- Work to be completed:
Could you pull every line of clock-time changes out of the items below, copying each one word for word and leaving the pictures out?

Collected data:
_ _ _
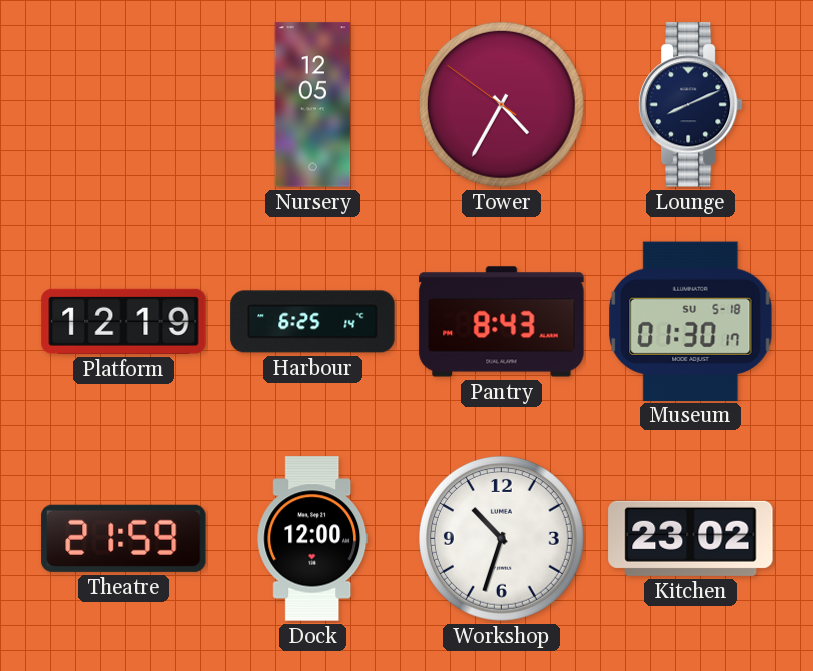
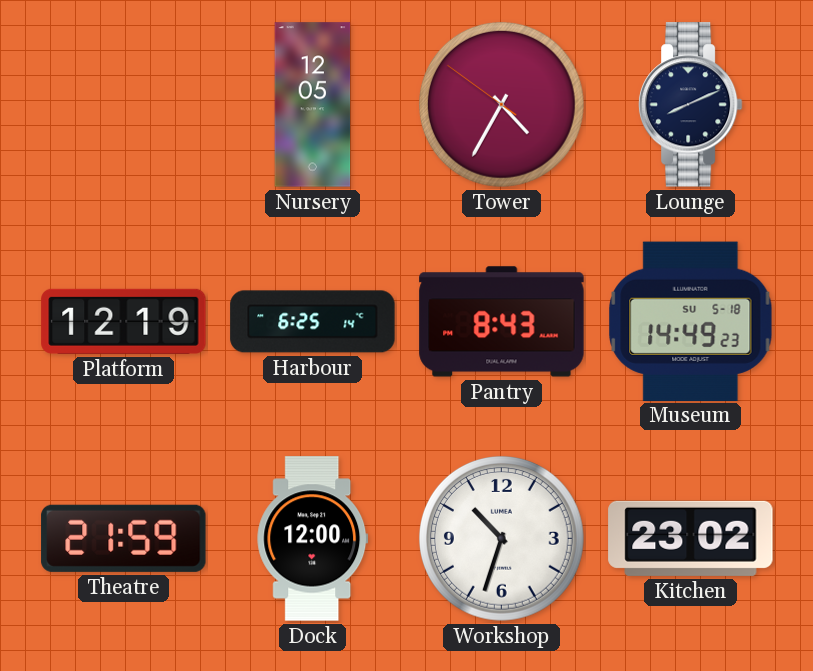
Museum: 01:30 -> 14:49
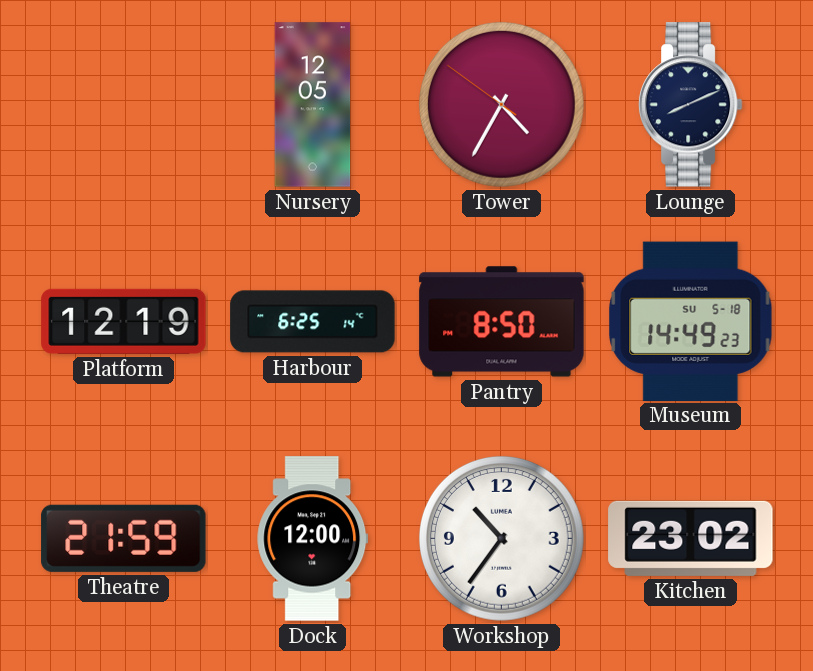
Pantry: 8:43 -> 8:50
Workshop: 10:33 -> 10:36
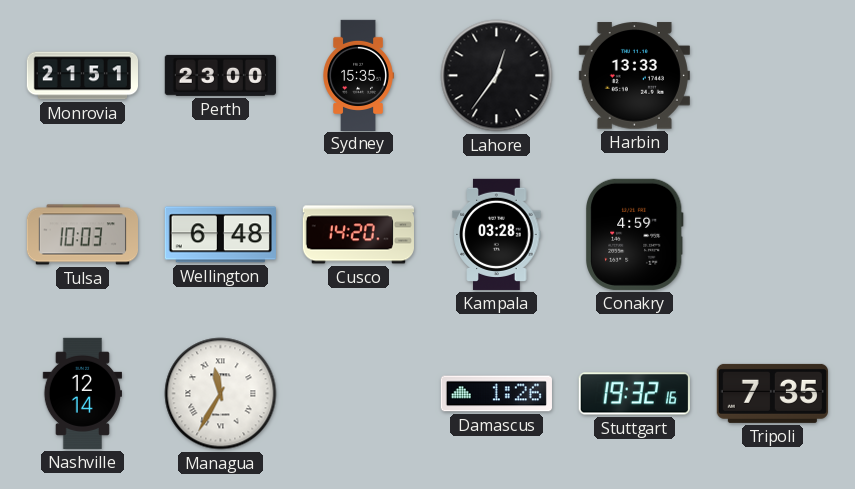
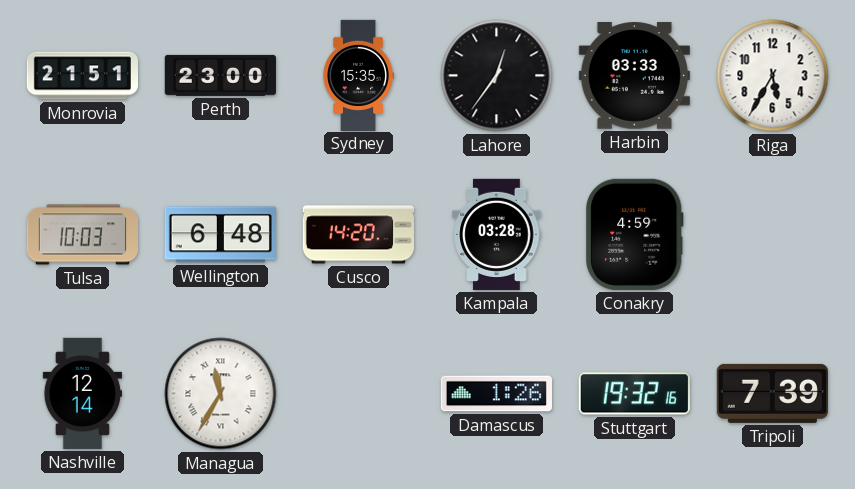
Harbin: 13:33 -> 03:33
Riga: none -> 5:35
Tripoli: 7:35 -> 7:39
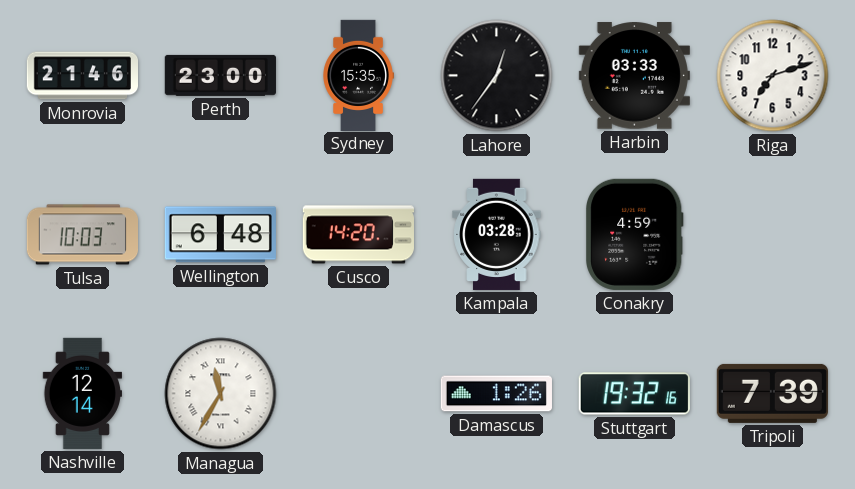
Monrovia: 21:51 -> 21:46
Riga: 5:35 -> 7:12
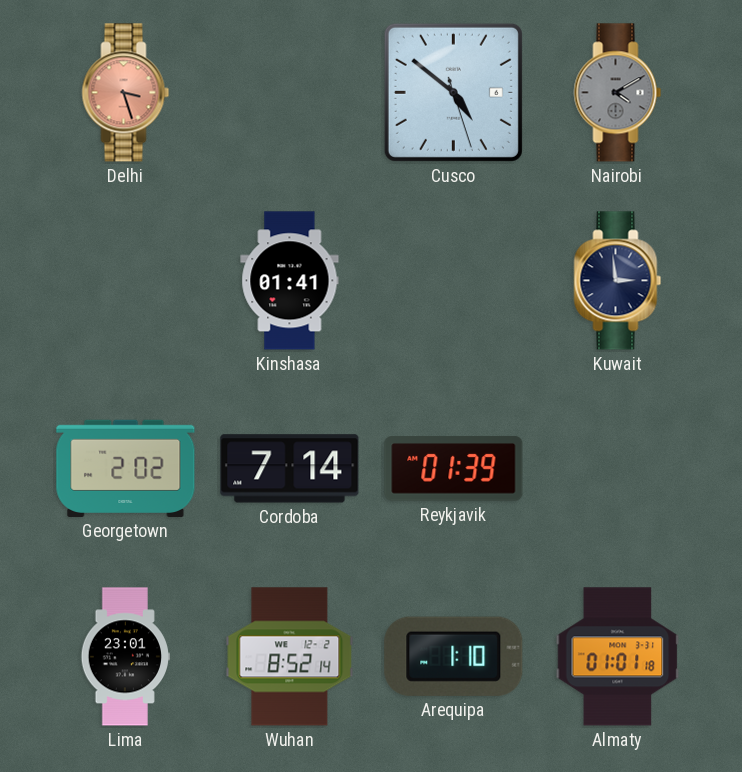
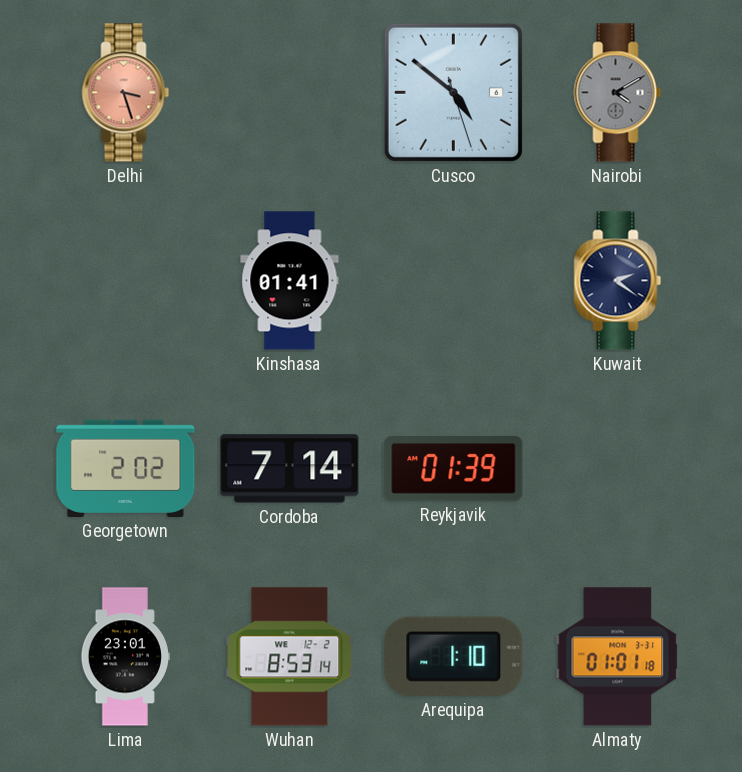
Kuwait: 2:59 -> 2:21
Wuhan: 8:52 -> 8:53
_ _ _
- Expected answer:
Museum: 01:30 -> 14:49
Pantry: 8:43 -> 8:50
Workshop: 10:33 -> 10:36
Harbin: 13:33 -> 03:33
Riga: none -> 5:35
Tripoli: 7:35 -> 7:39
Monrovia: 21:51 -> 21:46
Riga: 5:35 -> 7:12
Kuwait: 2:59 -> 2:21
Wuhan: 8:52 -> 8:53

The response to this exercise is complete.